**ACTIVITY**
Exact copies of all entries are needed. Pictures are to be left out.
--- SUPPLIED MATERIAL ---
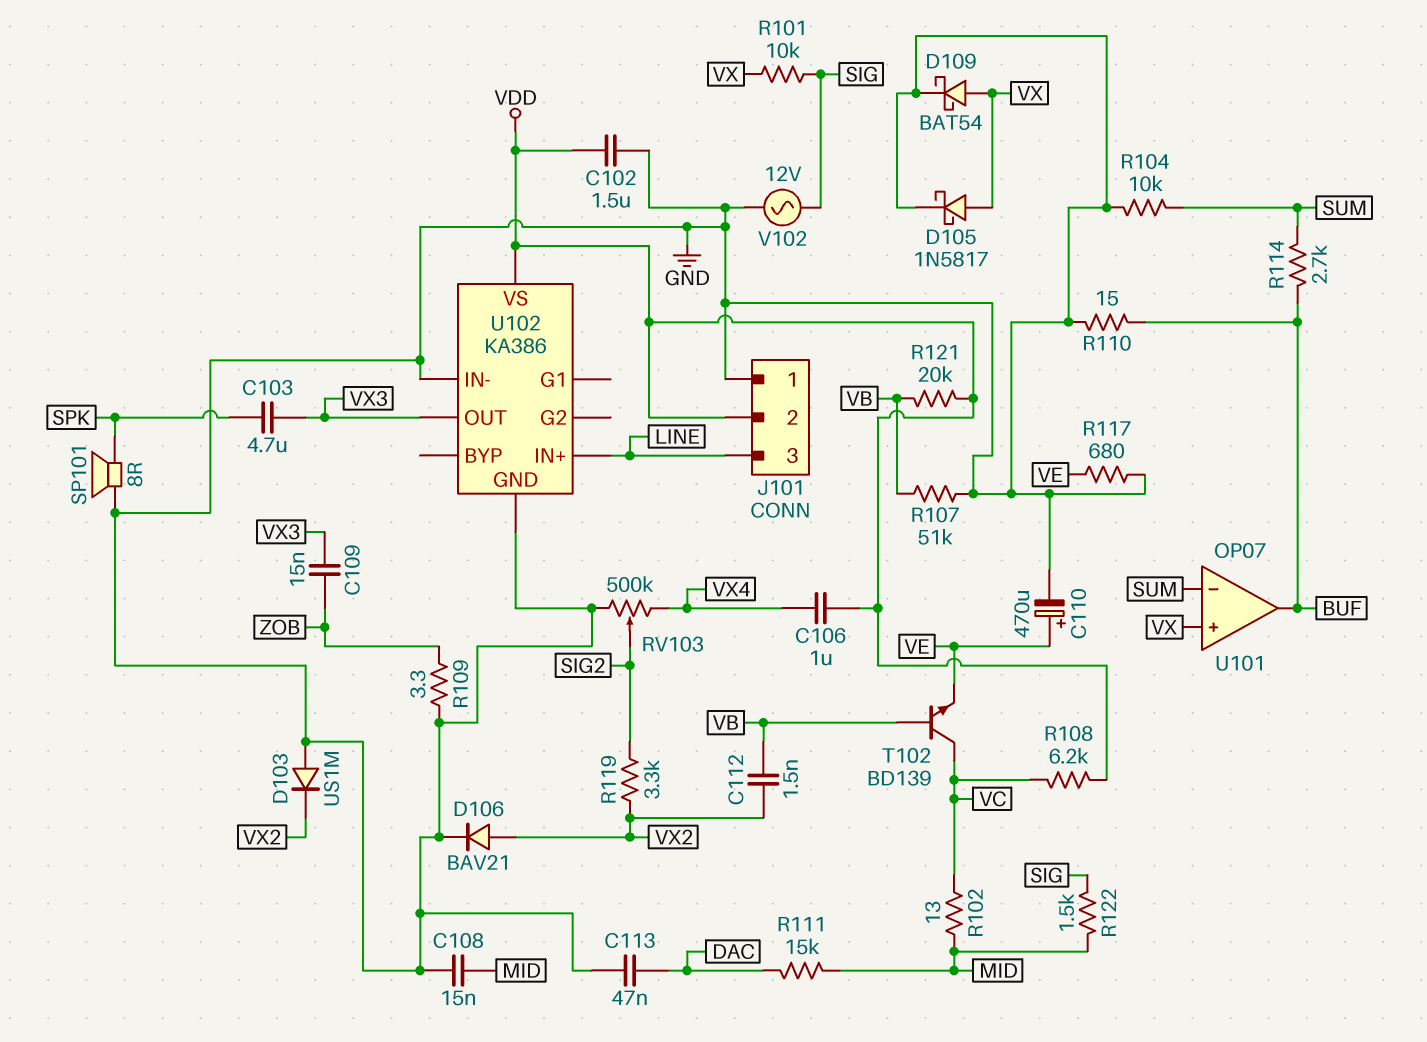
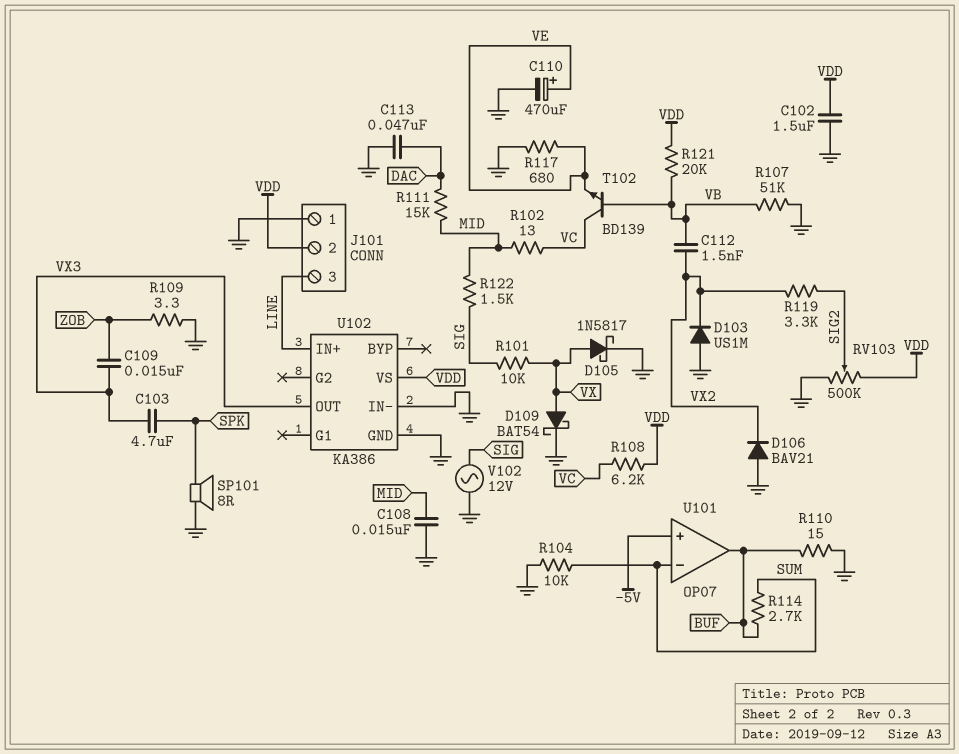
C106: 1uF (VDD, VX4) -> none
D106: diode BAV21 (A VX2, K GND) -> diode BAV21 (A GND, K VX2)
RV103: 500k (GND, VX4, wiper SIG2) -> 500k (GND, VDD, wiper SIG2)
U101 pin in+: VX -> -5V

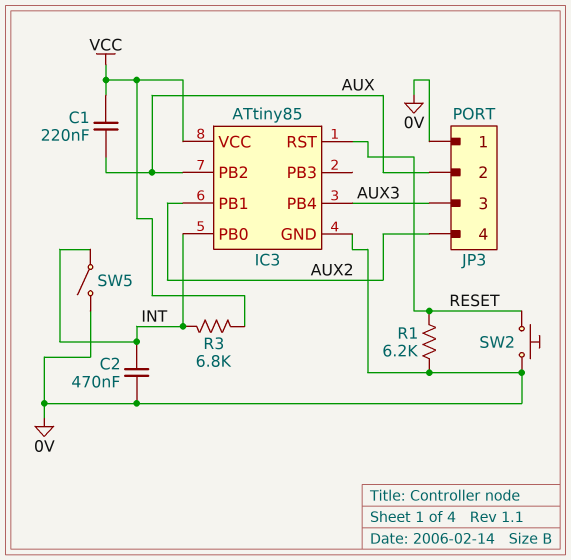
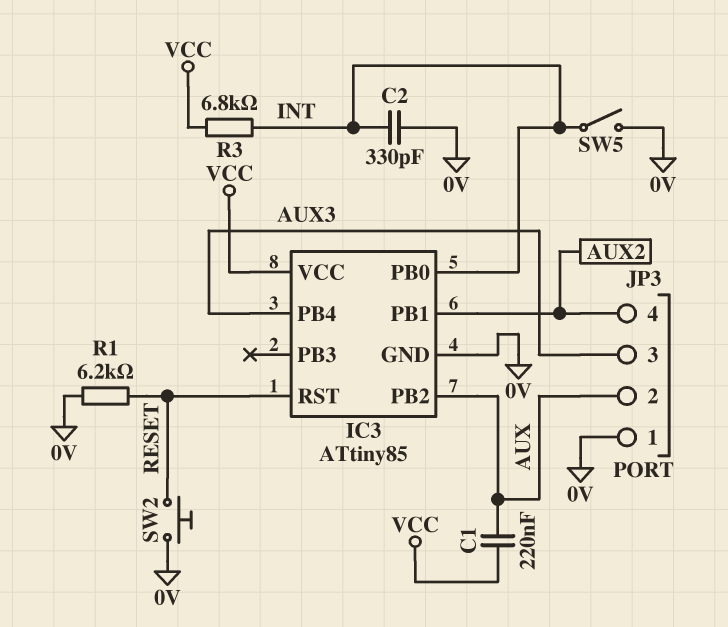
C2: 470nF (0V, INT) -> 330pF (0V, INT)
---
**ANSWER BOX**
C106: 1uF (VDD, VX4) -> none
D106: diode BAV21 (A VX2, K GND) -> diode BAV21 (A GND, K VX2)
RV103: 500k (GND, VX4, wiper SIG2) -> 500k (GND, VDD, wiper SIG2)
U101 pin in+: VX -> -5V

C2: 470nF (0V, INT) -> 330pF (0V, INT)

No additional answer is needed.